## Exercise
The output should be the line containing "TP101: none -> test point (VSW)" and every later line of the records, exactly as written, and nothing else.

(Stored items)
=-=-=-=-=

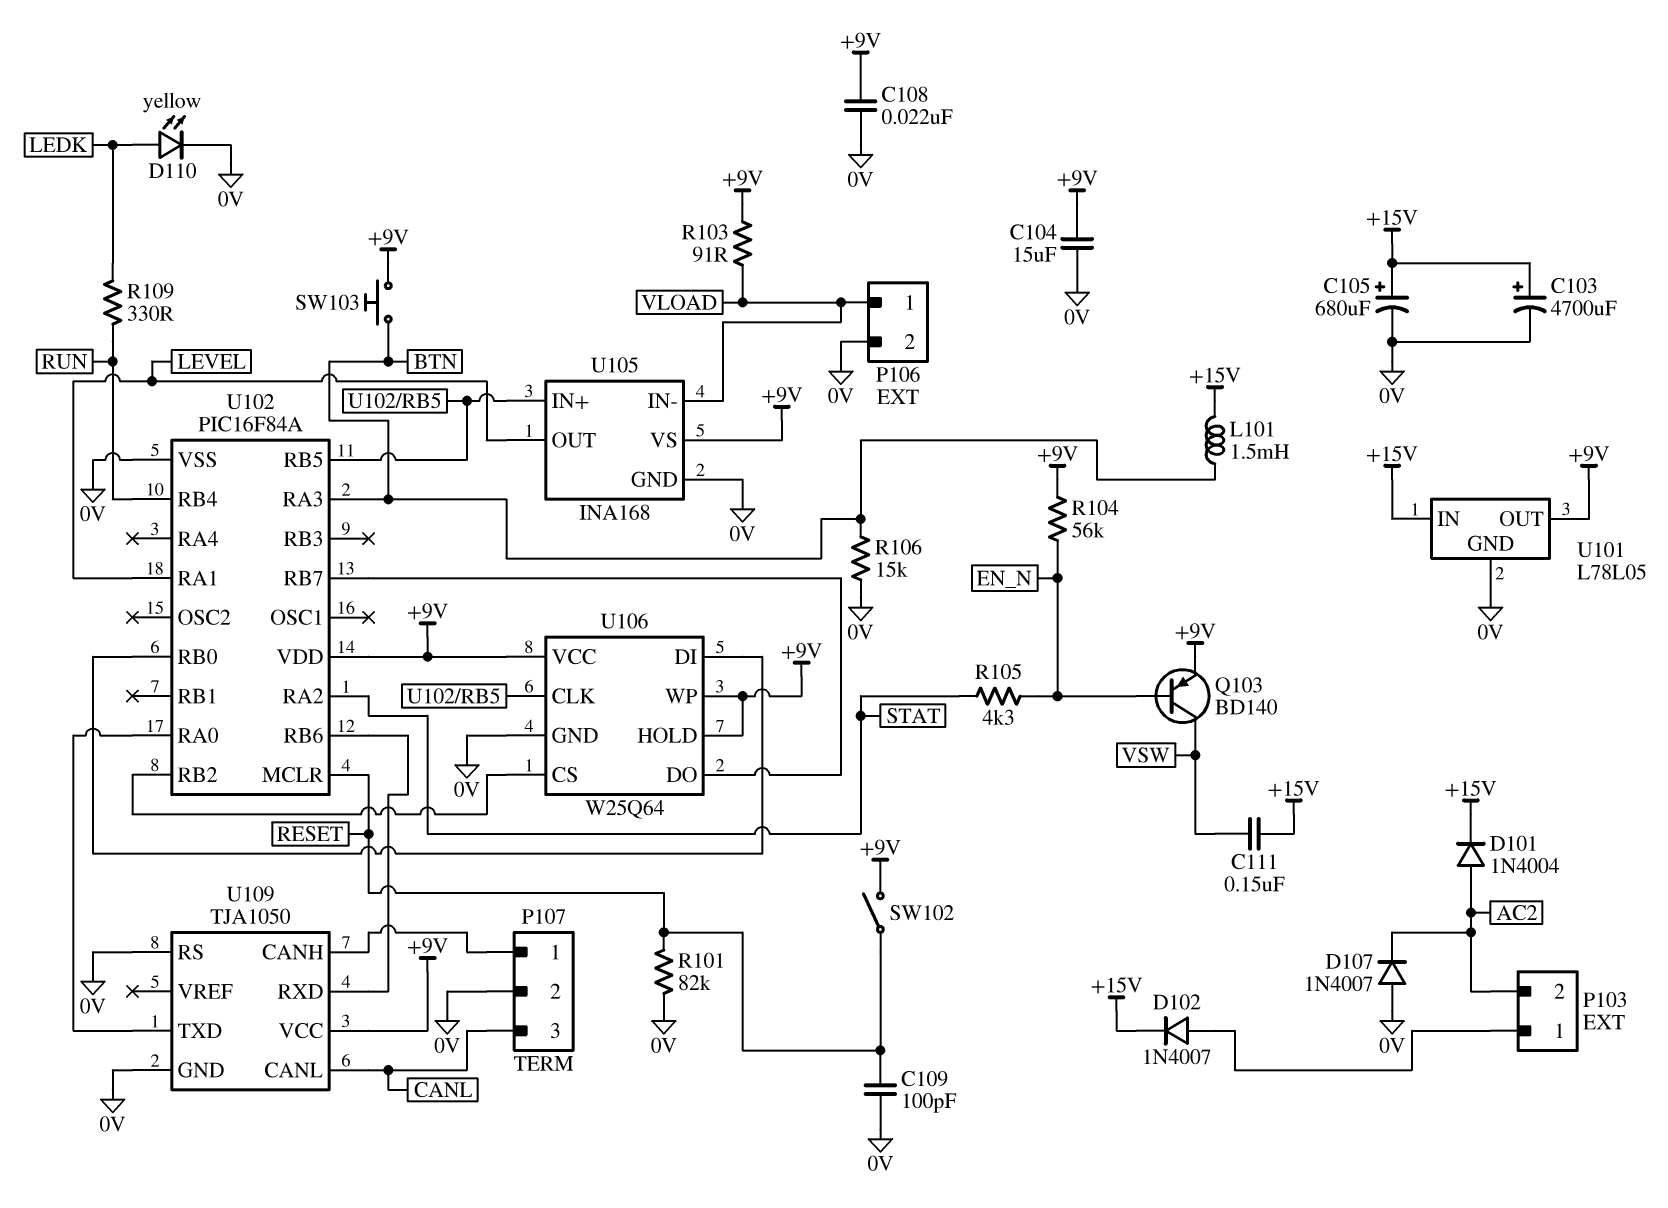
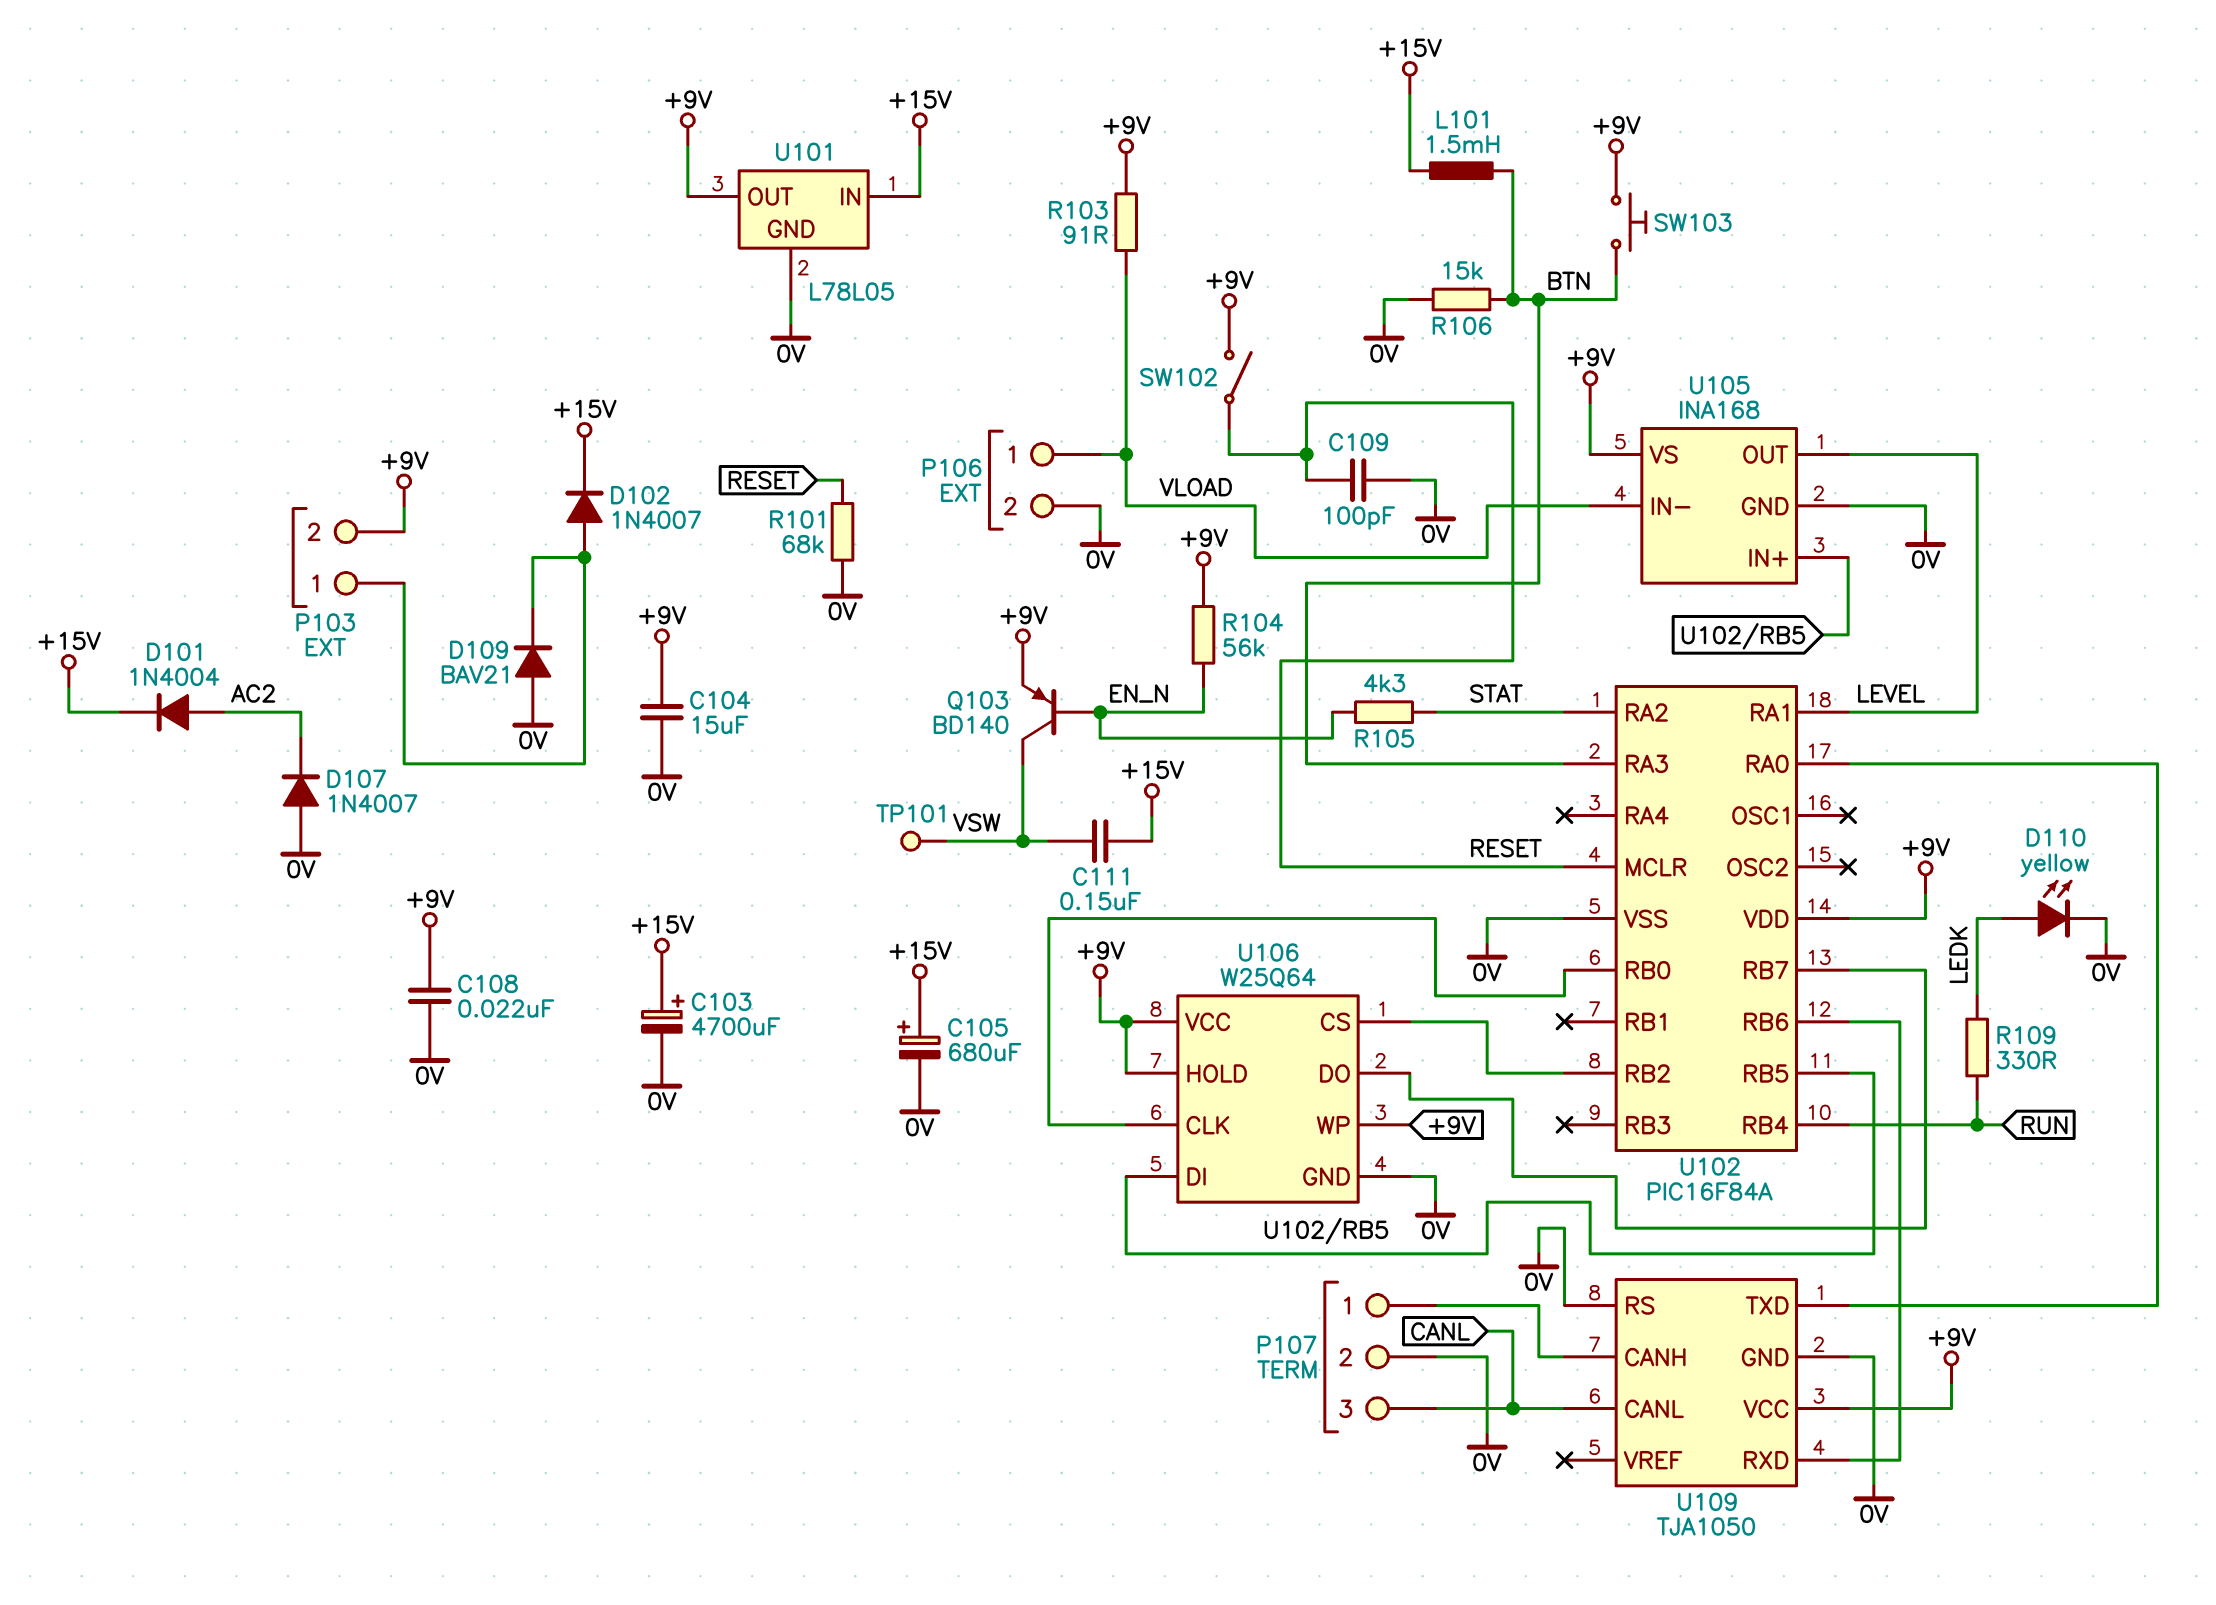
D109: none -> diode BAV21 (A 0V, K P103/1)
P103 pin 2: AC2 -> +9V
R101: 82k (0V, RESET) -> 68k (0V, RESET)
TP101: none -> test point (VSW)
U106 pin CLK: U102/RB5 -> U102/RB0
U106 pin DI: U102/RB0 -> U102/RB5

=-=-=-=-=

## Written response
TP101: none -> test point (VSW)
U106 pin CLK: U102/RB5 -> U102/RB0
U106 pin DI: U102/RB0 -> U102/RB5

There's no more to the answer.